TASK BRIEF> For this exercise, write out each entry below exactly as it reads.

....................

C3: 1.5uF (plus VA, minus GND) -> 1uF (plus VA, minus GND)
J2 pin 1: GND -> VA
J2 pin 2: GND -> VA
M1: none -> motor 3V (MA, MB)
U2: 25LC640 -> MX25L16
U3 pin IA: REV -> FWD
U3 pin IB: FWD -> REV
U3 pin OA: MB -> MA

....................

EXERCISE OUTPUT>
C3: 1.5uF (plus VA, minus GND) -> 1uF (plus VA, minus GND)
J2 pin 1: GND -> VA
J2 pin 2: GND -> VA
M1: none -> motor 3V (MA, MB)
U2: 25LC640 -> MX25L16
U3 pin IA: REV -> FWD
U3 pin IB: FWD -> REV
U3 pin OA: MB -> MA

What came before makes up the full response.